Prompt:
Give the number of lines in the entries below that contain "SCALE". Write nothing besides it.

Dataset records:

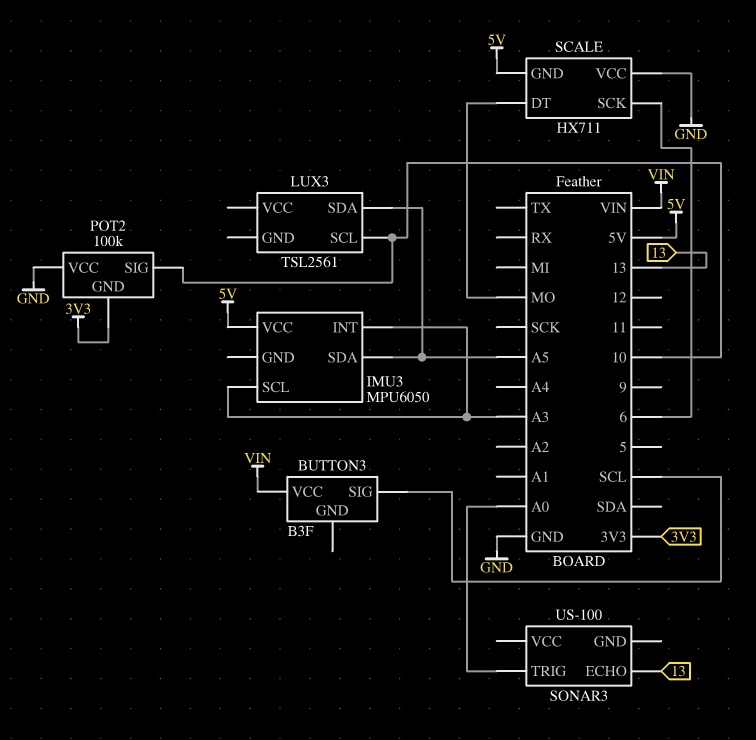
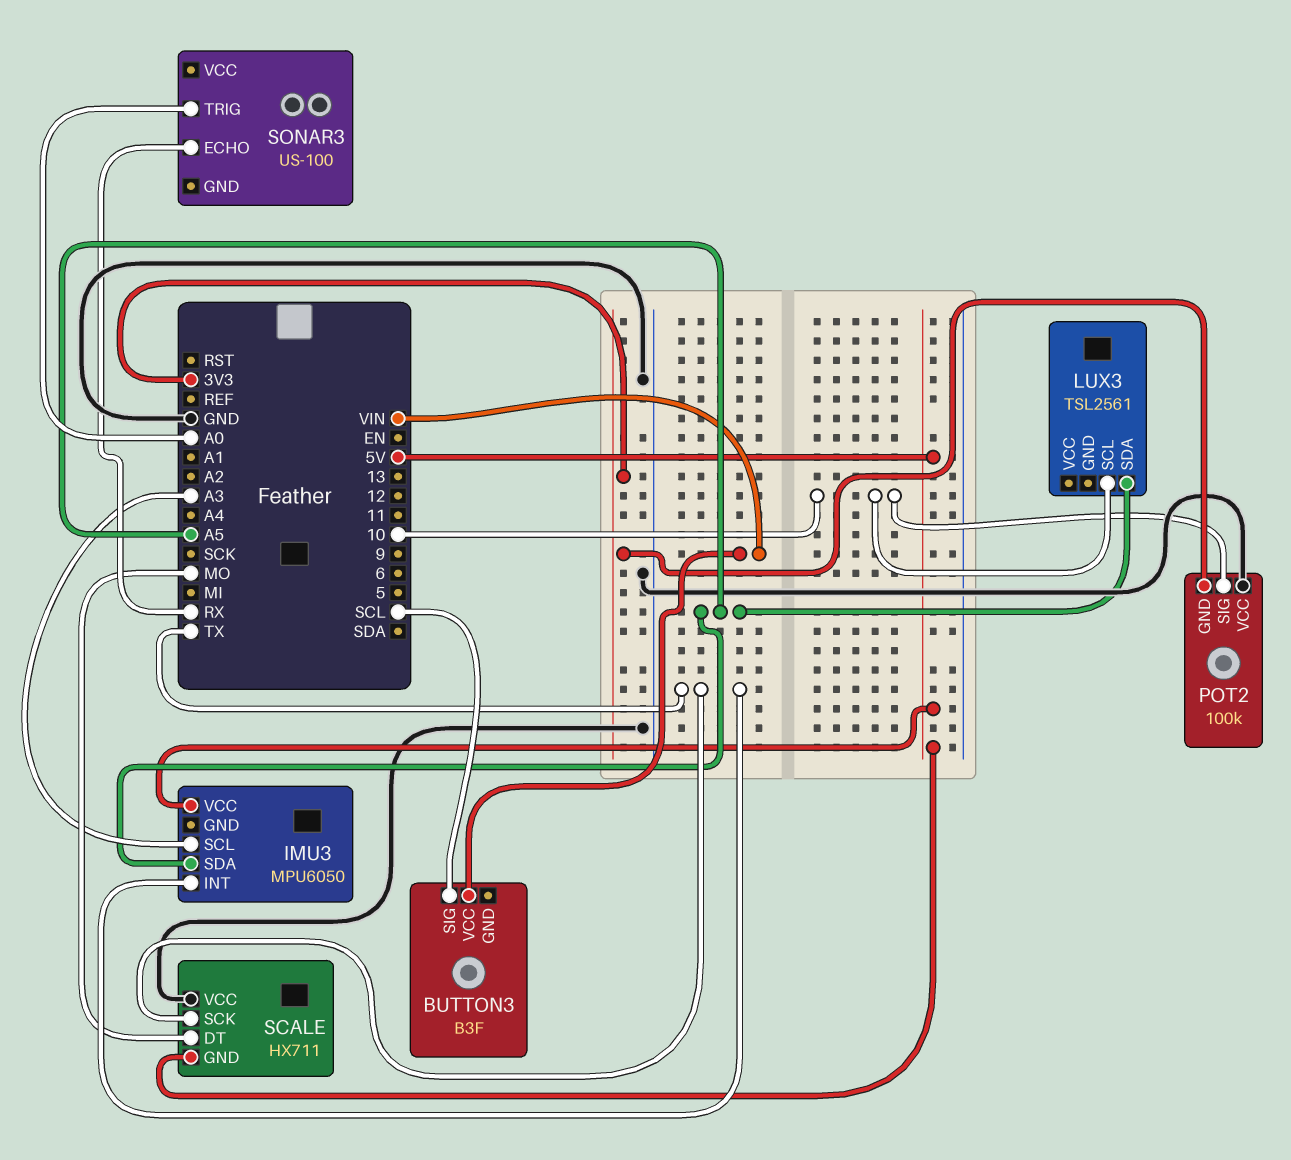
IMU3 pin INT: A3 -> TX
SCALE pin SCK: 6 -> TX
SONAR3 pin ECHO: 13 -> RX

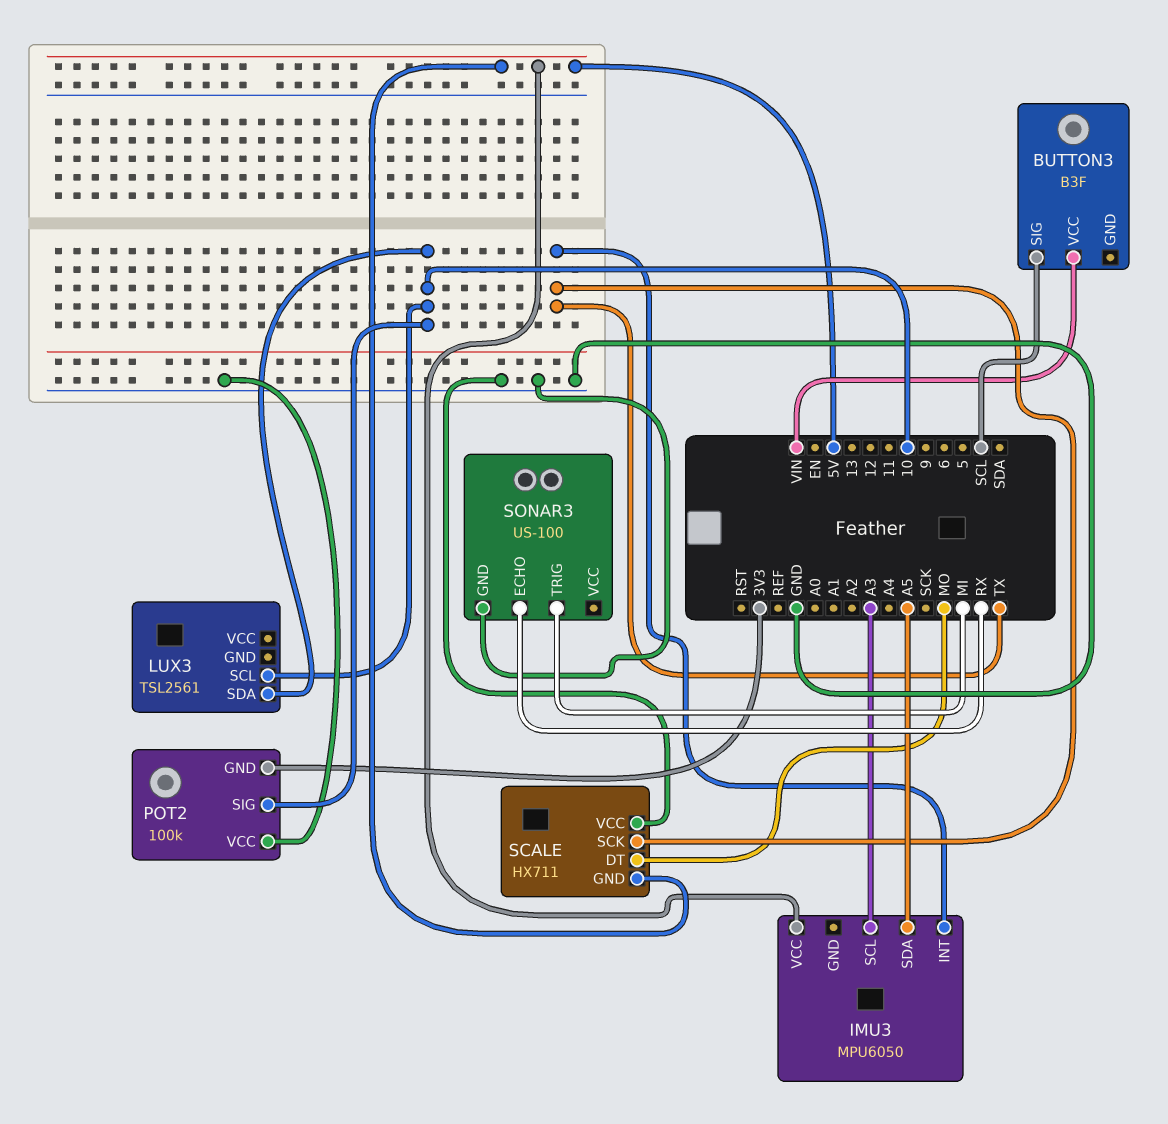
LUX3 pin SDA: A5 -> 10
SONAR3 pin GND: none -> GND
SONAR3 pin TRIG: A0 -> MI

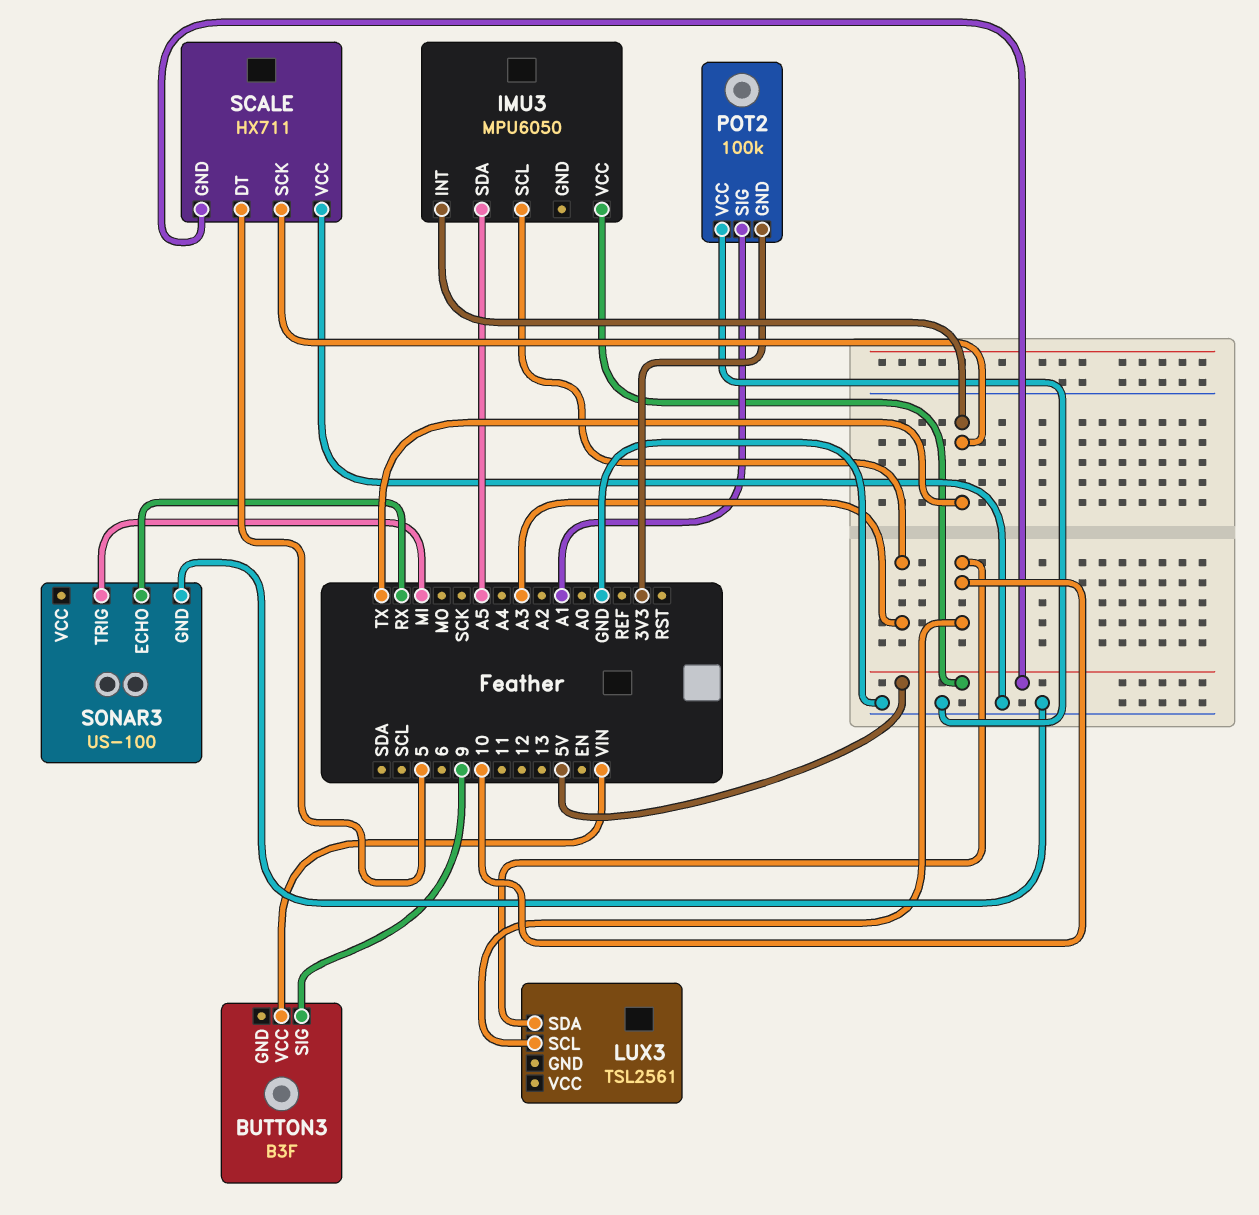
BUTTON3 pin SIG: SCL -> 9
POT2 pin SIG: 10 -> A1
SCALE pin DT: MO -> 5

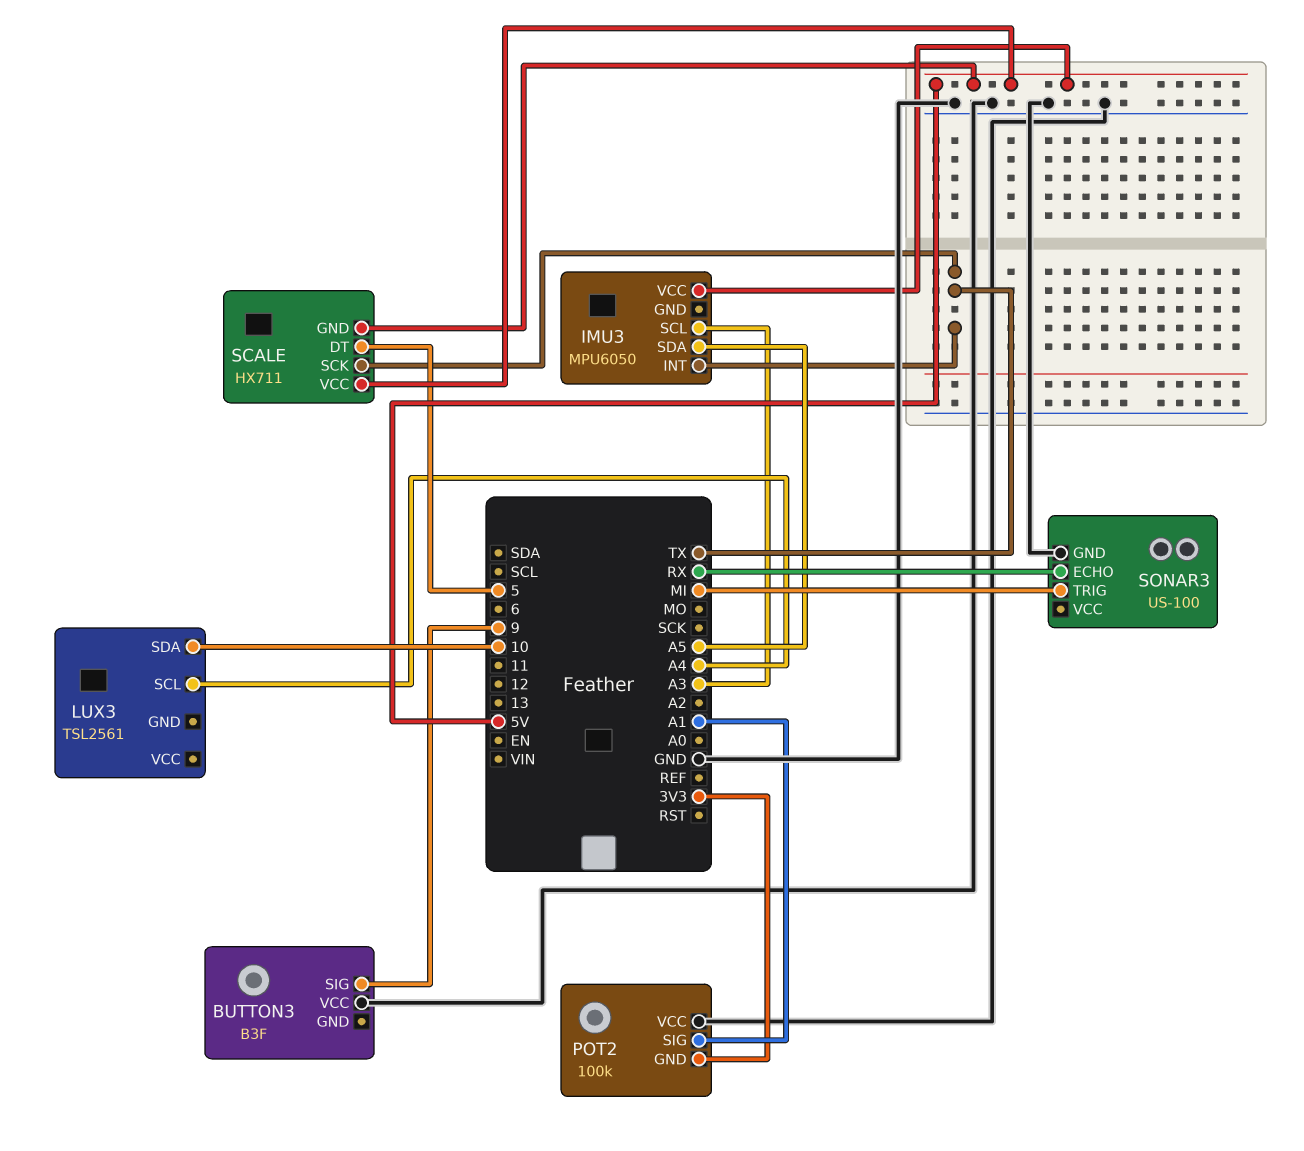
BUTTON3 pin VCC: VIN -> GND
LUX3 pin SCL: 10 -> A4
SCALE pin VCC: GND -> 5V

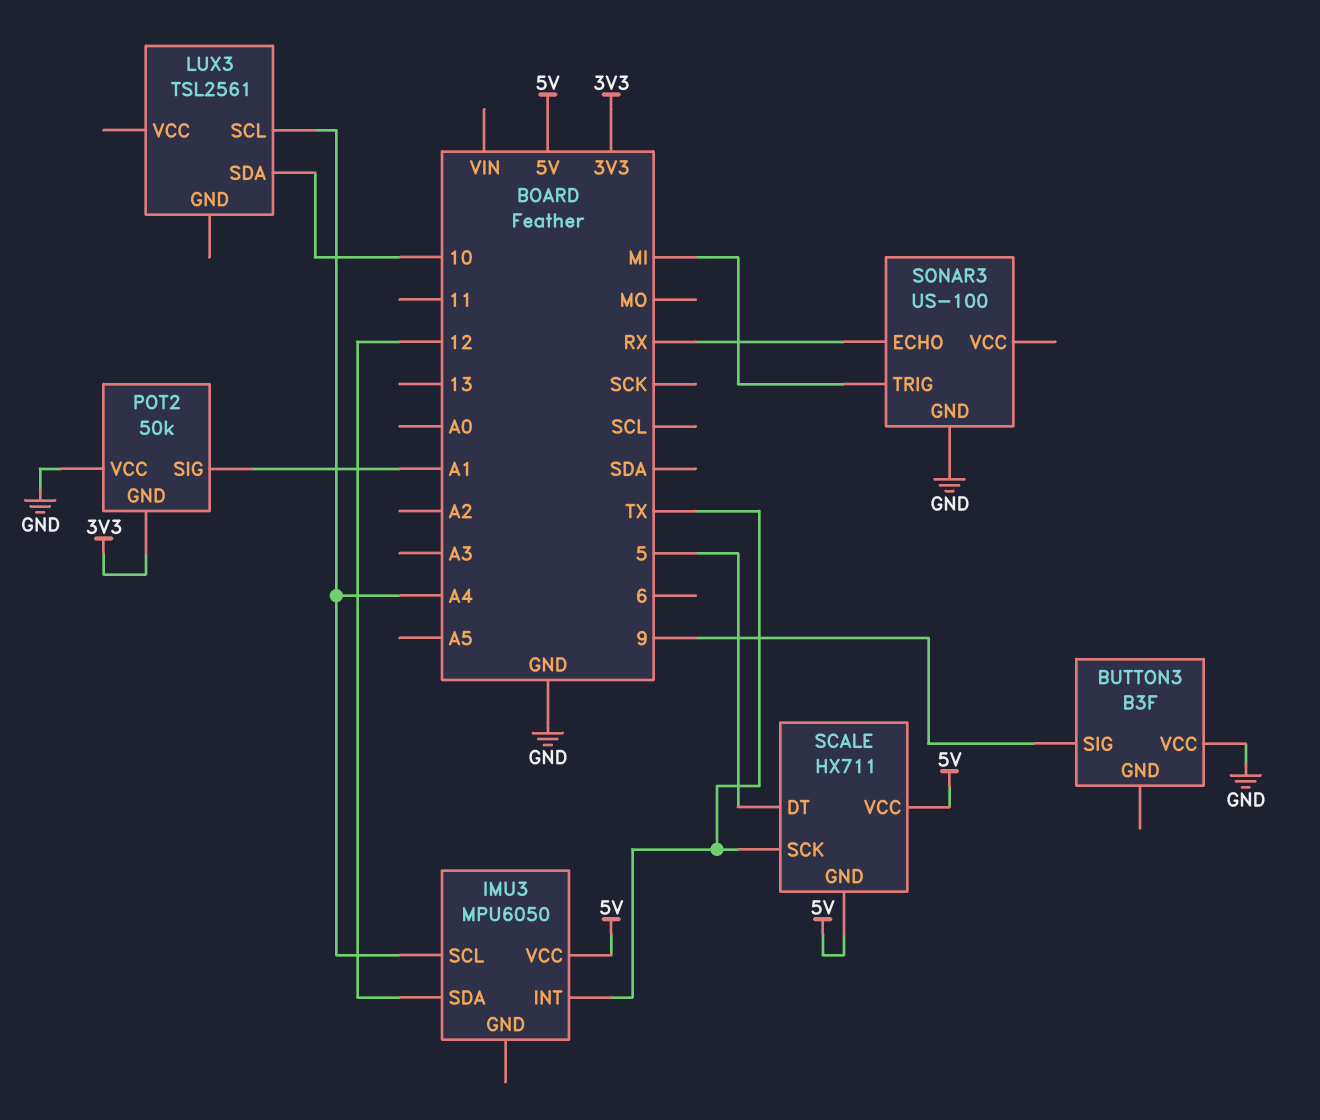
IMU3 pin SCL: A3 -> A4
IMU3 pin SDA: A5 -> 12
POT2: 100k -> 50k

Task result:
3